Exercise: Any picture among the records should be left out, please; retype the rest exactly.
### Extracted data
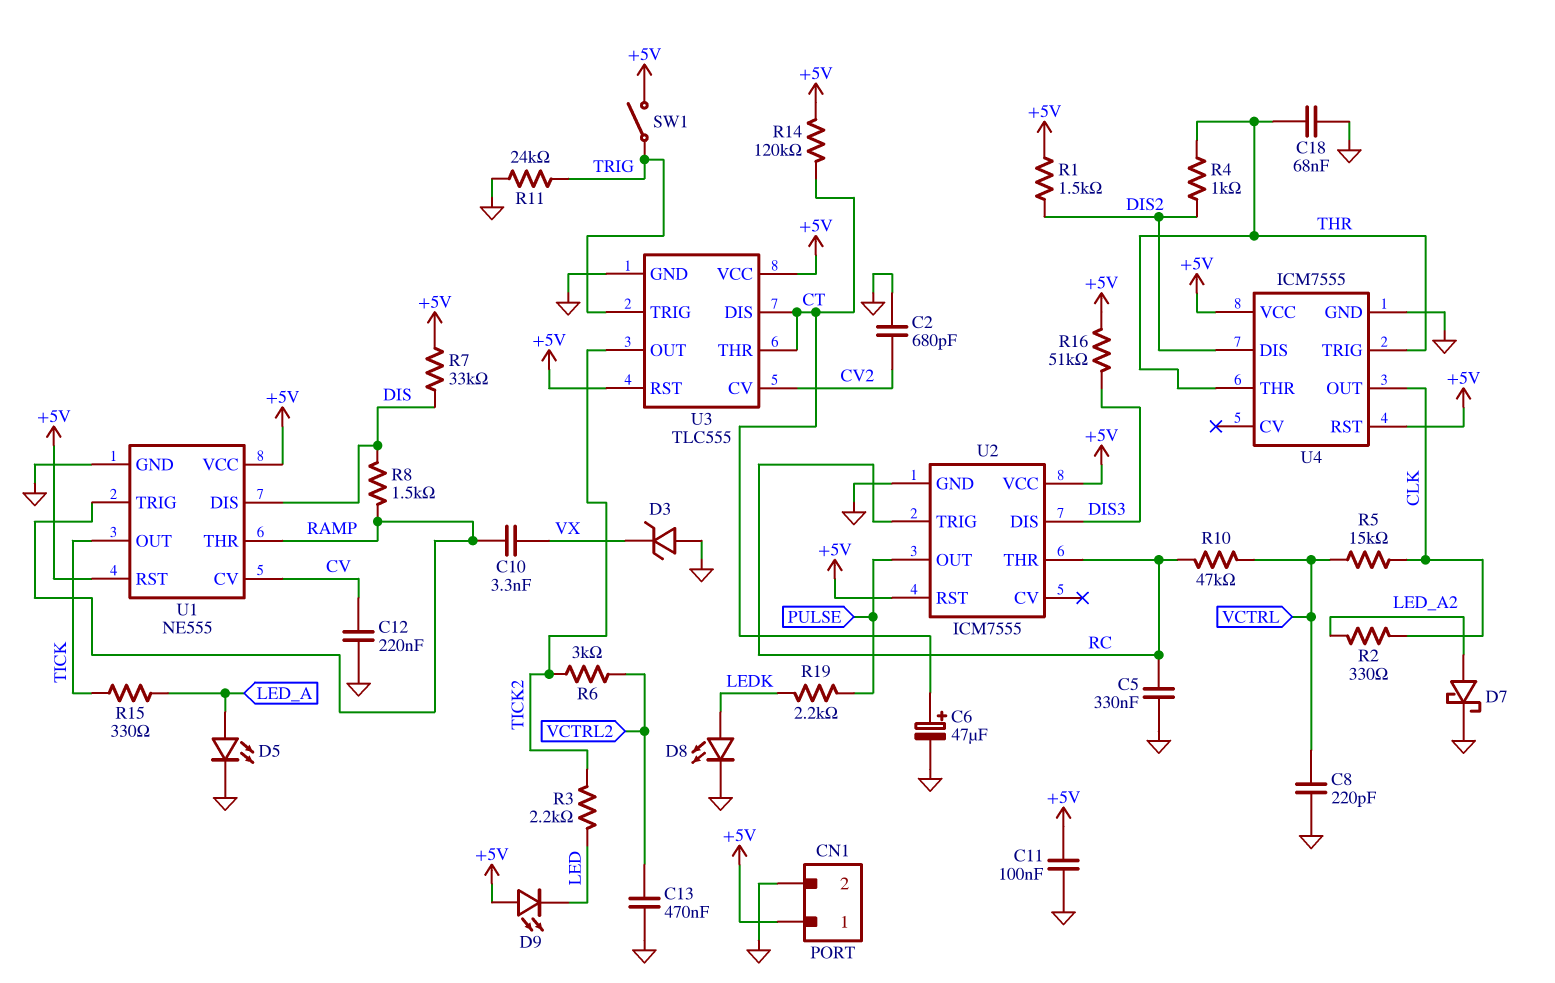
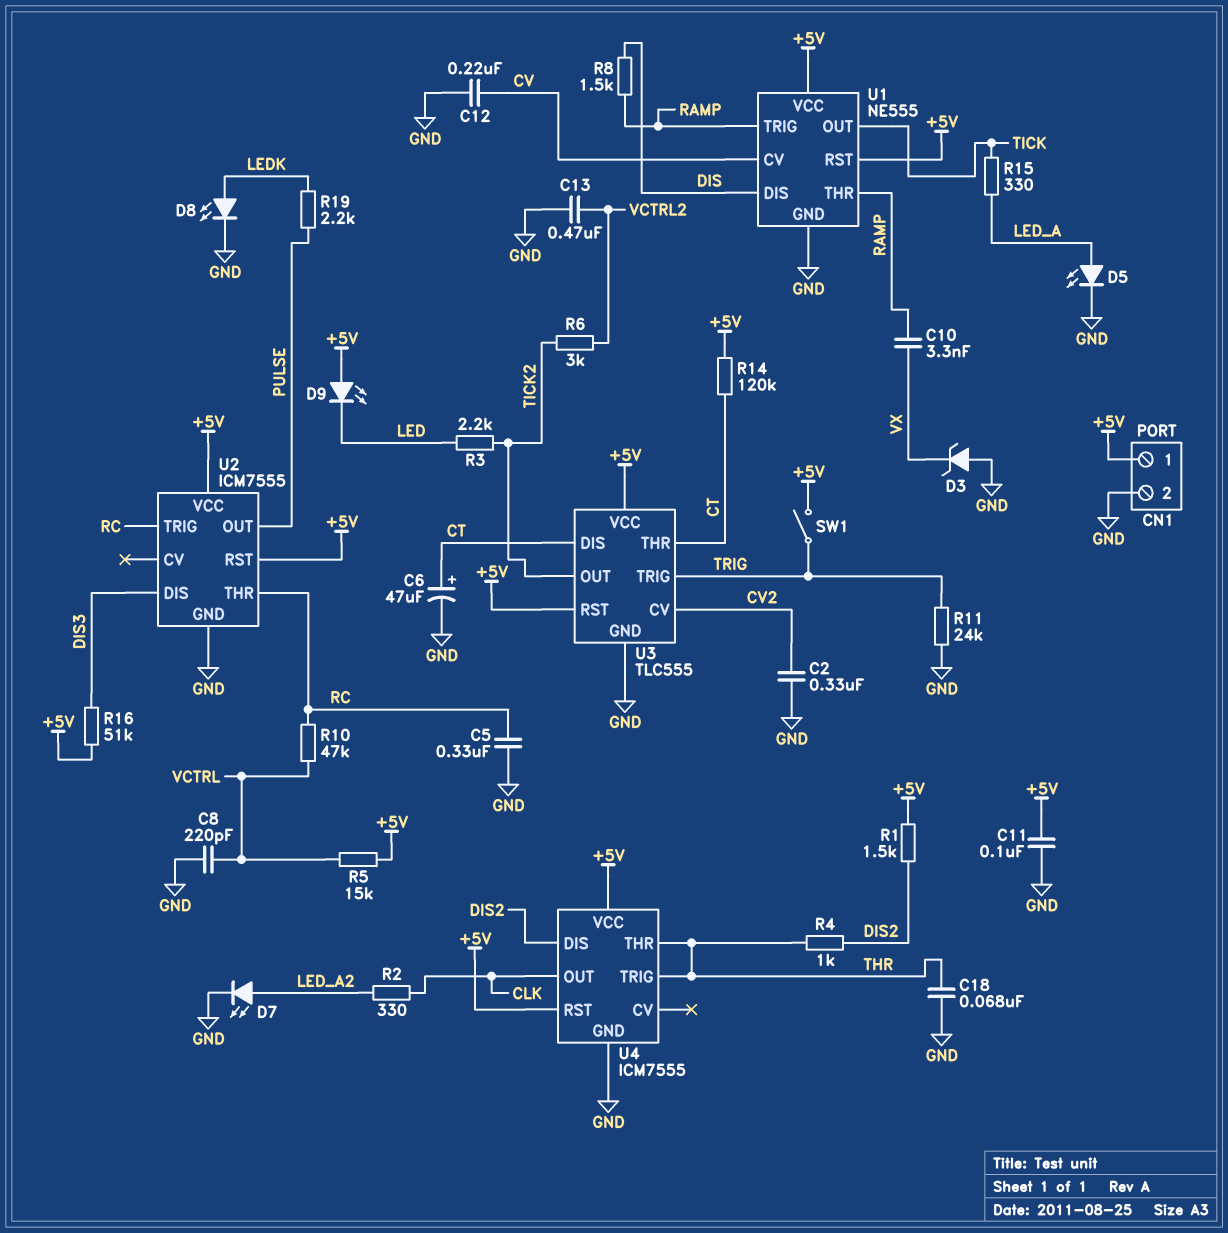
C2: 680pF (CV2, GND) -> 330nF (CV2, GND)
D7: schottky (A LED_A2, K GND) -> LED (A LED_A2, K GND)
R5: 15k (CLK, VCTRL) -> 15k (+5V, VCTRL)
R7: 33k (+5V, DIS) -> none

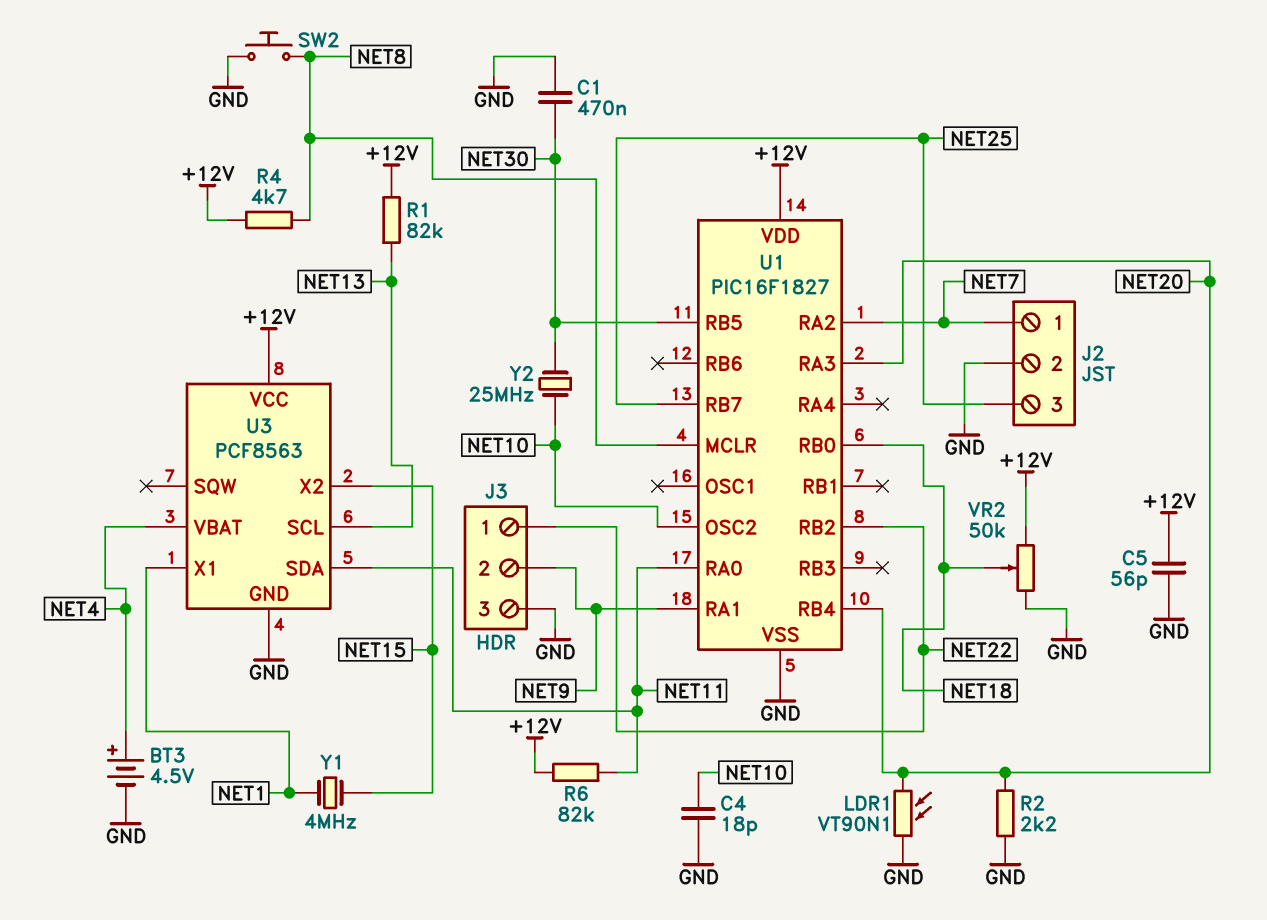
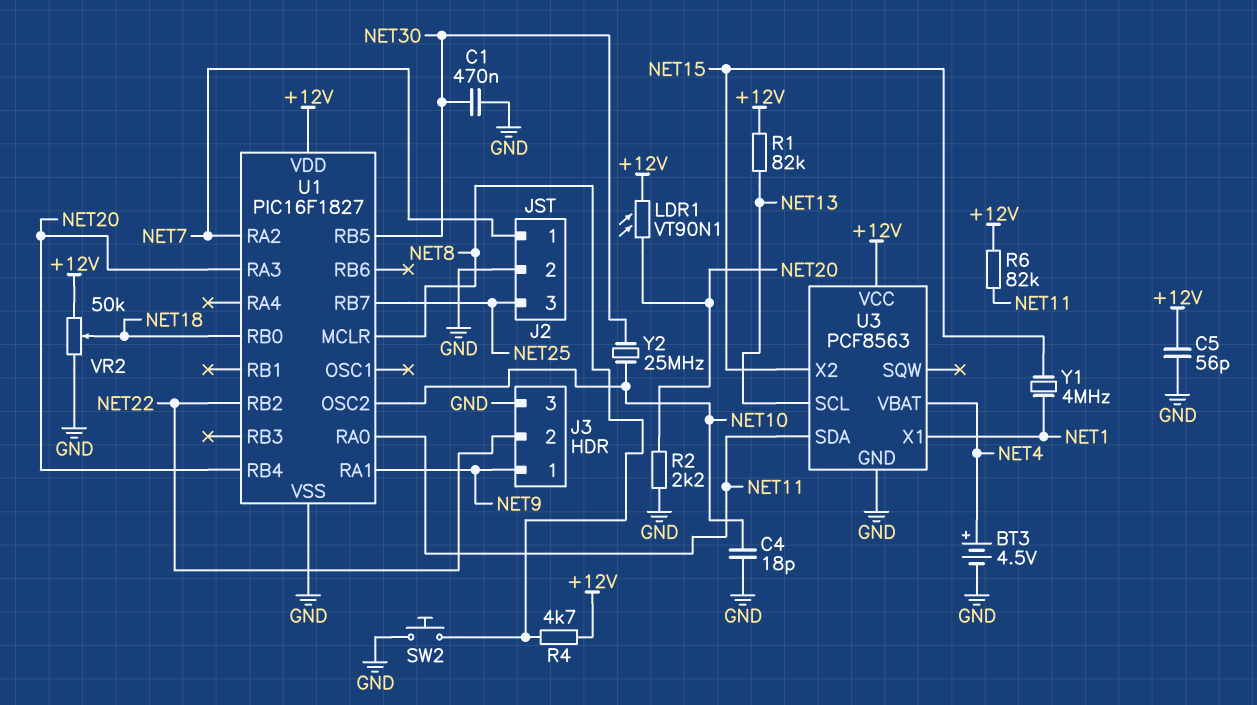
J3 pin 1: NET22 -> NET9
J3 pin 2: NET9 -> NET22
LDR1: VT90N1 (GND, NET20) -> VT90N1 (+12V, NET20)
######
Solution to this exercise:
C2: 680pF (CV2, GND) -> 330nF (CV2, GND)
D7: schottky (A LED_A2, K GND) -> LED (A LED_A2, K GND)
R5: 15k (CLK, VCTRL) -> 15k (+5V, VCTRL)
R7: 33k (+5V, DIS) -> none

J3 pin 1: NET22 -> NET9
J3 pin 2: NET9 -> NET22
LDR1: VT90N1 (GND, NET20) -> VT90N1 (+12V, NET20)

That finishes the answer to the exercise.